#### WRITTEN INSTRUCTION:
From the records below, pull out and copy each line that contains the string "instrumentName". Uppercase and lowercase must match.

◆ ◆ ◆

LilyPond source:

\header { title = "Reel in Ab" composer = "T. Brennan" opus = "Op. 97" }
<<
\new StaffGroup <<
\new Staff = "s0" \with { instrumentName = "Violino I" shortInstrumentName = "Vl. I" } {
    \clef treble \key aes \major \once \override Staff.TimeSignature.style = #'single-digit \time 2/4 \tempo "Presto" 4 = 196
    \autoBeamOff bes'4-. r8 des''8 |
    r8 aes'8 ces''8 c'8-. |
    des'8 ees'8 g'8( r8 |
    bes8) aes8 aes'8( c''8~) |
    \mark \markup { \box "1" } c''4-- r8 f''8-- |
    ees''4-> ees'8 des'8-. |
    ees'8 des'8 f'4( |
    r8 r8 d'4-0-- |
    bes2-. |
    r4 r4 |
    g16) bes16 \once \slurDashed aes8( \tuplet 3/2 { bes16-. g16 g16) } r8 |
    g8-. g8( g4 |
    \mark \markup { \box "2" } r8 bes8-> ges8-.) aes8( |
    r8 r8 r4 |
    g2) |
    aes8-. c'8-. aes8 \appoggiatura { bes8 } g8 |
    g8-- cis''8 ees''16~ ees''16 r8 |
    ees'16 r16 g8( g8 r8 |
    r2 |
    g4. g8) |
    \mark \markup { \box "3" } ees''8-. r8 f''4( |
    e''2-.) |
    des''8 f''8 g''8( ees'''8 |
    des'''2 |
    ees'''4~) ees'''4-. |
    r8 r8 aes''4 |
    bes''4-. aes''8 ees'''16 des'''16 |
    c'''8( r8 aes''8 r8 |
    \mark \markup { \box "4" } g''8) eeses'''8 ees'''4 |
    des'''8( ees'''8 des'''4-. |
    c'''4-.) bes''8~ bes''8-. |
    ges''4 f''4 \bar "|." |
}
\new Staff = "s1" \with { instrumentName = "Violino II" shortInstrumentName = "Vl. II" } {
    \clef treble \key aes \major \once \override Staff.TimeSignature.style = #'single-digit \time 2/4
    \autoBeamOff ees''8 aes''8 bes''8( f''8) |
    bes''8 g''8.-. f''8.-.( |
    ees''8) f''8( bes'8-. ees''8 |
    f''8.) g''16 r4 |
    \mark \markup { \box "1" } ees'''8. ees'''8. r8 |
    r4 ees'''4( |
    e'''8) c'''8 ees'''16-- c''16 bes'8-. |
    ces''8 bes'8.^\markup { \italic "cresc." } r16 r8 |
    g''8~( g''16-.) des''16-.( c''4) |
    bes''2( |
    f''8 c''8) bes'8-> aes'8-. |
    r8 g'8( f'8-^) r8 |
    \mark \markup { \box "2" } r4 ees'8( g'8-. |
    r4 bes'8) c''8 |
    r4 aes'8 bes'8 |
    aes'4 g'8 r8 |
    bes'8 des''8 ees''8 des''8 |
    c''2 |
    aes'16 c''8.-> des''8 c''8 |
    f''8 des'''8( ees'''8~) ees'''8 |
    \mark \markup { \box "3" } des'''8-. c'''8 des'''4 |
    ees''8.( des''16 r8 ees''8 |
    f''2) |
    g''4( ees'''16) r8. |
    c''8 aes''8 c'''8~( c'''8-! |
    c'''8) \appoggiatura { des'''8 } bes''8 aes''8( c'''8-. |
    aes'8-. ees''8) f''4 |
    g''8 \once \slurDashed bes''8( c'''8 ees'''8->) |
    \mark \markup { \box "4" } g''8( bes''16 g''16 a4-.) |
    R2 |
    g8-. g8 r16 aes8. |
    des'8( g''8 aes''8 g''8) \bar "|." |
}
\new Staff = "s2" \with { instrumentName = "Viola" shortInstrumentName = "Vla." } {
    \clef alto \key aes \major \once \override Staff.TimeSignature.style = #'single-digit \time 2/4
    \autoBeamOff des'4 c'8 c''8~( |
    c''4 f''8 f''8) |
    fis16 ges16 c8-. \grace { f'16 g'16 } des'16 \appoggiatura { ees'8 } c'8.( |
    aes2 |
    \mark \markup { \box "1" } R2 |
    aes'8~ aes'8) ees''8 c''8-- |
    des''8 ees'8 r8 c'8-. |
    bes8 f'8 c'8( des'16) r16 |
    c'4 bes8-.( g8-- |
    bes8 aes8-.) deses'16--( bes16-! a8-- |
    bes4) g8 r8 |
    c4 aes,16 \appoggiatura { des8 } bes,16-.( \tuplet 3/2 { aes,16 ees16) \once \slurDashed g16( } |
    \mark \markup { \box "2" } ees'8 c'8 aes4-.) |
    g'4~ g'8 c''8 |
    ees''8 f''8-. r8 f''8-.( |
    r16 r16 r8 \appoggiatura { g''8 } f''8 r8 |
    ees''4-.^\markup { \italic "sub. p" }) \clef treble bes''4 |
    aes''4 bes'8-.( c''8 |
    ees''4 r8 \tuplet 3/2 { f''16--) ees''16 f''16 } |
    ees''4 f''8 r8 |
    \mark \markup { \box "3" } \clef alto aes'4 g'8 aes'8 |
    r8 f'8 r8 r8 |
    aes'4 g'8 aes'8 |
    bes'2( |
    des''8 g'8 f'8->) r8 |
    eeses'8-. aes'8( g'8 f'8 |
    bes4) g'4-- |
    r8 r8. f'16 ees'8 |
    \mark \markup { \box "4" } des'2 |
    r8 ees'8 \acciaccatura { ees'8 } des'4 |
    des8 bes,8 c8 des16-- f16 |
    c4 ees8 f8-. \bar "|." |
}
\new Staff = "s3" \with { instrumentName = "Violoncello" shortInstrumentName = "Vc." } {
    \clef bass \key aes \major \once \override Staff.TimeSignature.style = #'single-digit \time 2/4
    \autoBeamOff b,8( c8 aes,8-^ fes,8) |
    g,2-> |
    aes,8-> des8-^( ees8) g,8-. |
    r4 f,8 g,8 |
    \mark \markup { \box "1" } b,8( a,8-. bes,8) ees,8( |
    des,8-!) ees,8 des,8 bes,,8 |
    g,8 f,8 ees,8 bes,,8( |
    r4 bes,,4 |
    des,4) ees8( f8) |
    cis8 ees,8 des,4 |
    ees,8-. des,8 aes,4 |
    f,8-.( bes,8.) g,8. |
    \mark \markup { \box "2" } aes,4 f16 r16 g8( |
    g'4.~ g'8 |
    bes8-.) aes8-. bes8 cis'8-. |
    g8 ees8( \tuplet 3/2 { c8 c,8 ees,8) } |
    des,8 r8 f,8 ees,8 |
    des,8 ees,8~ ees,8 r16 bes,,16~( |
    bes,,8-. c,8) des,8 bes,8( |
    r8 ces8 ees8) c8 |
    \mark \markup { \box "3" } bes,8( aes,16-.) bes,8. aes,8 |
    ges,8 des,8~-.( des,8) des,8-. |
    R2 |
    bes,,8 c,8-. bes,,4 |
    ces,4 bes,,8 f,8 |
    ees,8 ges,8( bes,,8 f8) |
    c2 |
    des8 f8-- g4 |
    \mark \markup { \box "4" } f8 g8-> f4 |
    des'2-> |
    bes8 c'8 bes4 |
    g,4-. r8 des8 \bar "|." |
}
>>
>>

◆ ◆ ◆

#### ANSWER TO THIS EXERCISE:
\new Staff = "s0" \with { instrumentName = "Violino I" shortInstrumentName = "Vl. I" } {
\new Staff = "s1" \with { instrumentName = "Violino II" shortInstrumentName = "Vl. II" } {
\new Staff = "s2" \with { instrumentName = "Viola" shortInstrumentName = "Vla." } {
\new Staff = "s3" \with { instrumentName = "Violoncello" shortInstrumentName = "Vc." } {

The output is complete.